[Object matching data]
-=-=-=-=-

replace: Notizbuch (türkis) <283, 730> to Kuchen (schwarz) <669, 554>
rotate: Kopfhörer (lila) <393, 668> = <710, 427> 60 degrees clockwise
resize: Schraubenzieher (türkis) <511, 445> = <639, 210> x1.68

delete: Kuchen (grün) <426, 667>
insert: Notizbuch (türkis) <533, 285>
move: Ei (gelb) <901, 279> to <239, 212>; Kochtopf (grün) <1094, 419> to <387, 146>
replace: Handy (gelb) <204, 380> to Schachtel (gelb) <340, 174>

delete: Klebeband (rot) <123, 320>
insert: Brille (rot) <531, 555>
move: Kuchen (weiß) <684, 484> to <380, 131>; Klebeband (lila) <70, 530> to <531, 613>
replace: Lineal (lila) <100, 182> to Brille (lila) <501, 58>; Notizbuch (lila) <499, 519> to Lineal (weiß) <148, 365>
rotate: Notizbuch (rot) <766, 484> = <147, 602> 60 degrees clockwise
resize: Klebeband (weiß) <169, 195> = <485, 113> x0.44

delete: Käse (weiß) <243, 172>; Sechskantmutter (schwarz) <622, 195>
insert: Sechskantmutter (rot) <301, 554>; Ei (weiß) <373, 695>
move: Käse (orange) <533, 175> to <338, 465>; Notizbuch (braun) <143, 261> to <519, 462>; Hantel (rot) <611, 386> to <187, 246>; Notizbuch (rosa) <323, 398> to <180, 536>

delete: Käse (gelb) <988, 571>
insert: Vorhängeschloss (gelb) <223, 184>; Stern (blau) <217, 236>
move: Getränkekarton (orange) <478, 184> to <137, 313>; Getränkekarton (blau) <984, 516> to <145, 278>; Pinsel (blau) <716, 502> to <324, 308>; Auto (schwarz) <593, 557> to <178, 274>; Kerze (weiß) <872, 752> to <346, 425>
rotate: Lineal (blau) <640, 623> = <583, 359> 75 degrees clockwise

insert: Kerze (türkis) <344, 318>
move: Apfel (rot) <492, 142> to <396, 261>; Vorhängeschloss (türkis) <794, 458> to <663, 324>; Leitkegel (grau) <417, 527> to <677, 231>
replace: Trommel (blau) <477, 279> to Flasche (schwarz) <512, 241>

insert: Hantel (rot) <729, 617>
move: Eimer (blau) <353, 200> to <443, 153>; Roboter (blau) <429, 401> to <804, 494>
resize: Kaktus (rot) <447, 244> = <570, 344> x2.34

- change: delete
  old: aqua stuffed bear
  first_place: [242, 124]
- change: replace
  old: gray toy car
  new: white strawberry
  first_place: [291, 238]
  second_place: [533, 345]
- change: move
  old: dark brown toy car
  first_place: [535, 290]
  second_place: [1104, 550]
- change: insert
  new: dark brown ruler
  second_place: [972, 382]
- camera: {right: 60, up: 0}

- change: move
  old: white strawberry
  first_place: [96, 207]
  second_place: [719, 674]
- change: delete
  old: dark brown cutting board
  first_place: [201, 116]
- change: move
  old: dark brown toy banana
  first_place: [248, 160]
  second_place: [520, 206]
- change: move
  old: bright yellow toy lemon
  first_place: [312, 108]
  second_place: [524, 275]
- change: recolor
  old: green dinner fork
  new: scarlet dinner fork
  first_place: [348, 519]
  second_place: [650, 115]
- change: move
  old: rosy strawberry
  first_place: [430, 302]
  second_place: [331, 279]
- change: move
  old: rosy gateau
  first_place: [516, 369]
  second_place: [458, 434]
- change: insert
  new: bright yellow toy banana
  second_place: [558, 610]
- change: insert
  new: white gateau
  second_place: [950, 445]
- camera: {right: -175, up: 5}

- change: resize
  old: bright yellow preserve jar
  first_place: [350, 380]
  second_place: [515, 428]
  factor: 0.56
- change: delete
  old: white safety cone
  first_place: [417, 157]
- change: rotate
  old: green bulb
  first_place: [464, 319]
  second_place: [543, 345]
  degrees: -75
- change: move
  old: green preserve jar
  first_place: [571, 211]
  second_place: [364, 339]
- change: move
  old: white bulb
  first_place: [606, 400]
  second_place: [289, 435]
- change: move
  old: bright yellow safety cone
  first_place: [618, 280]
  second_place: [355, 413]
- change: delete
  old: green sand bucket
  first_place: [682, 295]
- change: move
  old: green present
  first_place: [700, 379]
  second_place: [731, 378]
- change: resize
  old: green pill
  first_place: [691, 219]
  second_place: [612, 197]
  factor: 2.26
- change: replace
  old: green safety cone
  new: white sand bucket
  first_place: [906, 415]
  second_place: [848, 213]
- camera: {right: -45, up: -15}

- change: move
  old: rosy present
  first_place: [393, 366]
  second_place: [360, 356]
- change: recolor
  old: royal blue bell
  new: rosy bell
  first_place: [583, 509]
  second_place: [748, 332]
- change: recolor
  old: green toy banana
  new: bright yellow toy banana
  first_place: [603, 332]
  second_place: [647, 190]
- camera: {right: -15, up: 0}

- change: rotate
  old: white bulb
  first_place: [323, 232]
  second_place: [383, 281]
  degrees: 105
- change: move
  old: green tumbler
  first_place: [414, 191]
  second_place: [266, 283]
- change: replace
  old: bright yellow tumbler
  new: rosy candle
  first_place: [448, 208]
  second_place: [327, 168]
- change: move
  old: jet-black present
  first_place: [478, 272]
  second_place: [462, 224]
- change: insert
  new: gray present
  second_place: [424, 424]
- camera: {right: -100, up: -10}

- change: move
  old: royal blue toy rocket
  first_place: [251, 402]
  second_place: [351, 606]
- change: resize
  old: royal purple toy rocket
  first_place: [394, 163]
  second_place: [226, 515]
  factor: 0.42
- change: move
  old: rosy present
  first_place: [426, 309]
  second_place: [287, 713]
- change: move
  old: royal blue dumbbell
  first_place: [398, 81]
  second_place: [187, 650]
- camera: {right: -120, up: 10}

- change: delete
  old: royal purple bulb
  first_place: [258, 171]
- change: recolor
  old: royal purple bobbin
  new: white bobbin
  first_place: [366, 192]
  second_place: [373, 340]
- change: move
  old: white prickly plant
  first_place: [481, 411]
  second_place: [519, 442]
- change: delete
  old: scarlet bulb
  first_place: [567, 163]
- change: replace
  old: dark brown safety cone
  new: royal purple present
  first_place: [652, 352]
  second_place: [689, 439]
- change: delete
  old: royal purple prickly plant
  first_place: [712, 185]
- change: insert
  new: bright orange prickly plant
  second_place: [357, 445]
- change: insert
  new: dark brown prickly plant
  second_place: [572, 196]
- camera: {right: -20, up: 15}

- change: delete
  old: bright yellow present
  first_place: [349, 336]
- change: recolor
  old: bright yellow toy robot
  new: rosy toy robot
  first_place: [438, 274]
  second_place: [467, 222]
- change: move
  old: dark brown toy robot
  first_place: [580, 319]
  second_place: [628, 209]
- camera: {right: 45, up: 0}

-=-=-=-=-

What you are asked to do — Word for word, restate the lines of the data above that fall between the line holding "second_place: [266, 283]" and the line holding "second_place: [351, 606]", inclusive, and no other lines.

Answer to this exercise —
  second_place: [266, 283]
- change: replace
  old: bright yellow tumbler
  new: rosy candle
  first_place: [448, 208]
  second_place: [327, 168]
- change: move
  old: jet-black present
  first_place: [478, 272]
  second_place: [462, 224]
- change: insert
  new: gray present
  second_place: [424, 424]
- camera: {right: -100, up: -10}

- change: move
  old: royal blue toy rocket
  first_place: [251, 402]
  second_place: [351, 606]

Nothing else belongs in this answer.